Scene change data
=== Begin Enclosure ===

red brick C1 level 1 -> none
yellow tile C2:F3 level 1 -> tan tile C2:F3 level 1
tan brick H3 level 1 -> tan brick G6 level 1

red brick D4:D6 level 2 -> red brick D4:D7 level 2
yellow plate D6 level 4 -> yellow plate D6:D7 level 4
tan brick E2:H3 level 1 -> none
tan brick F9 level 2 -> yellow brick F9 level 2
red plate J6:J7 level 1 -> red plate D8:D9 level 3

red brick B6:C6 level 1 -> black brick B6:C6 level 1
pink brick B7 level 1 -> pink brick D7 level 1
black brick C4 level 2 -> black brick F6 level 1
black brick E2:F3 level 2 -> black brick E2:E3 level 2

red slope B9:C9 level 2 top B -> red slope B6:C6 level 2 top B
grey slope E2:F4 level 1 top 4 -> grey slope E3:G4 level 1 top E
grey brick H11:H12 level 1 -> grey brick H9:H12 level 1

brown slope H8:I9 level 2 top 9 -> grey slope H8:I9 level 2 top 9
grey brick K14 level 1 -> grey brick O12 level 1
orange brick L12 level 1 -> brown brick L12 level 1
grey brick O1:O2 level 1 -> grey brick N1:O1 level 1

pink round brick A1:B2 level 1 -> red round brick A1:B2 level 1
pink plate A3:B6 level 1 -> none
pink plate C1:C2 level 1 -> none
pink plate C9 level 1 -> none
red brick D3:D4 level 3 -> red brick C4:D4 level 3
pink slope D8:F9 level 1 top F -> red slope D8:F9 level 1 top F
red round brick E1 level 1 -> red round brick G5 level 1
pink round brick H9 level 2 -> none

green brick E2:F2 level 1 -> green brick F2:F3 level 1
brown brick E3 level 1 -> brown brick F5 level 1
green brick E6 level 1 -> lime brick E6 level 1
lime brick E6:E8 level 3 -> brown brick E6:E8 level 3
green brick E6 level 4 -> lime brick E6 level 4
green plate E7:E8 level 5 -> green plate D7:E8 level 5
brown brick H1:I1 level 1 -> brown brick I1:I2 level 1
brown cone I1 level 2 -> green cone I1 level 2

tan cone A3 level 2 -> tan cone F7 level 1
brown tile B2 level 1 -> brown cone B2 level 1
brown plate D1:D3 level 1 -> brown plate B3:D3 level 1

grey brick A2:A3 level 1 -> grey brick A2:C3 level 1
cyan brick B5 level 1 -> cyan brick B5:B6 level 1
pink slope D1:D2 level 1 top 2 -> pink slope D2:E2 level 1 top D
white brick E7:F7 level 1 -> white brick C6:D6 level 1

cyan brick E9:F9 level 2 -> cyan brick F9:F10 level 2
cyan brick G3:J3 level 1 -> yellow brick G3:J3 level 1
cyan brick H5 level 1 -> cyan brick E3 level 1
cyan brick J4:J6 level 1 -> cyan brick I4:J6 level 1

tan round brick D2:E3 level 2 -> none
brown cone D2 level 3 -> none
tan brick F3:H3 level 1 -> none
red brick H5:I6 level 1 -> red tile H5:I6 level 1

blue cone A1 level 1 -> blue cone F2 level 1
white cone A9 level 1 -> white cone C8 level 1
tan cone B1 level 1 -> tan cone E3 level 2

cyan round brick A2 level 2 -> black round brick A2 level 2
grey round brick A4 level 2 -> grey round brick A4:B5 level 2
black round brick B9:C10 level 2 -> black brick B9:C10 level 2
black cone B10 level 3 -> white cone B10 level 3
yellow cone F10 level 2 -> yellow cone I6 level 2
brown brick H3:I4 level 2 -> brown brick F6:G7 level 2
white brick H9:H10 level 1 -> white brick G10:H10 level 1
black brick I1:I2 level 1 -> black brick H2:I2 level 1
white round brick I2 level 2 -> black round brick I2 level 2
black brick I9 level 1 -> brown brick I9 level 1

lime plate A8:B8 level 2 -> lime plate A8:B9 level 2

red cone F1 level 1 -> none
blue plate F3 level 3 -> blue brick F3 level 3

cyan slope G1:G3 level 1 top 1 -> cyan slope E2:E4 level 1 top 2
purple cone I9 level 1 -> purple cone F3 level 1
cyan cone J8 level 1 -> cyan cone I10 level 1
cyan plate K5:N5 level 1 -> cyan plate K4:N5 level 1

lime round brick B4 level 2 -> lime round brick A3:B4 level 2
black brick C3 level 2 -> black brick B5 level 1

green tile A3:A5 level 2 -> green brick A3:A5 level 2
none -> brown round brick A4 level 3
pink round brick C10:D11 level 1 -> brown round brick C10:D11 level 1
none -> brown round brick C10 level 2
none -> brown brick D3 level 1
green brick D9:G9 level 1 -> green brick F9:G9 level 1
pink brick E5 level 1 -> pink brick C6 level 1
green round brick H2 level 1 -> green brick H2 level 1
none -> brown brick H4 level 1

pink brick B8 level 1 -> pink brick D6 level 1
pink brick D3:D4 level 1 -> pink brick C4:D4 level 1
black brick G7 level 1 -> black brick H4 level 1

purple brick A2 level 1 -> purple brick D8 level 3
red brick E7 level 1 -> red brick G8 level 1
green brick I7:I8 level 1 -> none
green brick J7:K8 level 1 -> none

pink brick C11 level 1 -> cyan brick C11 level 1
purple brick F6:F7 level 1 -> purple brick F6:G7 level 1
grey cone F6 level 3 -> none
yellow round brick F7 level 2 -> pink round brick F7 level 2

=== End Enclosure ===

▶ [WHAT IS EXPECTED]:
Reproduce each entry exactly, with nothing missing.

▶ [REPLY TO THE EXERCISE]:
red brick C1 level 1 -> none
yellow tile C2:F3 level 1 -> tan tile C2:F3 level 1
tan brick H3 level 1 -> tan brick G6 level 1

red brick D4:D6 level 2 -> red brick D4:D7 level 2
yellow plate D6 level 4 -> yellow plate D6:D7 level 4
tan brick E2:H3 level 1 -> none
tan brick F9 level 2 -> yellow brick F9 level 2
red plate J6:J7 level 1 -> red plate D8:D9 level 3

red brick B6:C6 level 1 -> black brick B6:C6 level 1
pink brick B7 level 1 -> pink brick D7 level 1
black brick C4 level 2 -> black brick F6 level 1
black brick E2:F3 level 2 -> black brick E2:E3 level 2

red slope B9:C9 level 2 top B -> red slope B6:C6 level 2 top B
grey slope E2:F4 level 1 top 4 -> grey slope E3:G4 level 1 top E
grey brick H11:H12 level 1 -> grey brick H9:H12 level 1

brown slope H8:I9 level 2 top 9 -> grey slope H8:I9 level 2 top 9
grey brick K14 level 1 -> grey brick O12 level 1
orange brick L12 level 1 -> brown brick L12 level 1
grey brick O1:O2 level 1 -> grey brick N1:O1 level 1

pink round brick A1:B2 level 1 -> red round brick A1:B2 level 1
pink plate A3:B6 level 1 -> none
pink plate C1:C2 level 1 -> none
pink plate C9 level 1 -> none
red brick D3:D4 level 3 -> red brick C4:D4 level 3
pink slope D8:F9 level 1 top F -> red slope D8:F9 level 1 top F
red round brick E1 level 1 -> red round brick G5 level 1
pink round brick H9 level 2 -> none

green brick E2:F2 level 1 -> green brick F2:F3 level 1
brown brick E3 level 1 -> brown brick F5 level 1
green brick E6 level 1 -> lime brick E6 level 1
lime brick E6:E8 level 3 -> brown brick E6:E8 level 3
green brick E6 level 4 -> lime brick E6 level 4
green plate E7:E8 level 5 -> green plate D7:E8 level 5
brown brick H1:I1 level 1 -> brown brick I1:I2 level 1
brown cone I1 level 2 -> green cone I1 level 2

tan cone A3 level 2 -> tan cone F7 level 1
brown tile B2 level 1 -> brown cone B2 level 1
brown plate D1:D3 level 1 -> brown plate B3:D3 level 1

grey brick A2:A3 level 1 -> grey brick A2:C3 level 1
cyan brick B5 level 1 -> cyan brick B5:B6 level 1
pink slope D1:D2 level 1 top 2 -> pink slope D2:E2 level 1 top D
white brick E7:F7 level 1 -> white brick C6:D6 level 1

cyan brick E9:F9 level 2 -> cyan brick F9:F10 level 2
cyan brick G3:J3 level 1 -> yellow brick G3:J3 level 1
cyan brick H5 level 1 -> cyan brick E3 level 1
cyan brick J4:J6 level 1 -> cyan brick I4:J6 level 1

tan round brick D2:E3 level 2 -> none
brown cone D2 level 3 -> none
tan brick F3:H3 level 1 -> none
red brick H5:I6 level 1 -> red tile H5:I6 level 1

blue cone A1 level 1 -> blue cone F2 level 1
white cone A9 level 1 -> white cone C8 level 1
tan cone B1 level 1 -> tan cone E3 level 2

cyan round brick A2 level 2 -> black round brick A2 level 2
grey round brick A4 level 2 -> grey round brick A4:B5 level 2
black round brick B9:C10 level 2 -> black brick B9:C10 level 2
black cone B10 level 3 -> white cone B10 level 3
yellow cone F10 level 2 -> yellow cone I6 level 2
brown brick H3:I4 level 2 -> brown brick F6:G7 level 2
white brick H9:H10 level 1 -> white brick G10:H10 level 1
black brick I1:I2 level 1 -> black brick H2:I2 level 1
white round brick I2 level 2 -> black round brick I2 level 2
black brick I9 level 1 -> brown brick I9 level 1

lime plate A8:B8 level 2 -> lime plate A8:B9 level 2

red cone F1 level 1 -> none
blue plate F3 level 3 -> blue brick F3 level 3

cyan slope G1:G3 level 1 top 1 -> cyan slope E2:E4 level 1 top 2
purple cone I9 level 1 -> purple cone F3 level 1
cyan cone J8 level 1 -> cyan cone I10 level 1
cyan plate K5:N5 level 1 -> cyan plate K4:N5 level 1

lime round brick B4 level 2 -> lime round brick A3:B4 level 2
black brick C3 level 2 -> black brick B5 level 1

green tile A3:A5 level 2 -> green brick A3:A5 level 2
none -> brown round brick A4 level 3
pink round brick C10:D11 level 1 -> brown round brick C10:D11 level 1
none -> brown round brick C10 level 2
none -> brown brick D3 level 1
green brick D9:G9 level 1 -> green brick F9:G9 level 1
pink brick E5 level 1 -> pink brick C6 level 1
green round brick H2 level 1 -> green brick H2 level 1
none -> brown brick H4 level 1

pink brick B8 level 1 -> pink brick D6 level 1
pink brick D3:D4 level 1 -> pink brick C4:D4 level 1
black brick G7 level 1 -> black brick H4 level 1

purple brick A2 level 1 -> purple brick D8 level 3
red brick E7 level 1 -> red brick G8 level 1
green brick I7:I8 level 1 -> none
green brick J7:K8 level 1 -> none

pink brick C11 level 1 -> cyan brick C11 level 1
purple brick F6:F7 level 1 -> purple brick F6:G7 level 1
grey cone F6 level 3 -> none
yellow round brick F7 level 2 -> pink round brick F7 level 2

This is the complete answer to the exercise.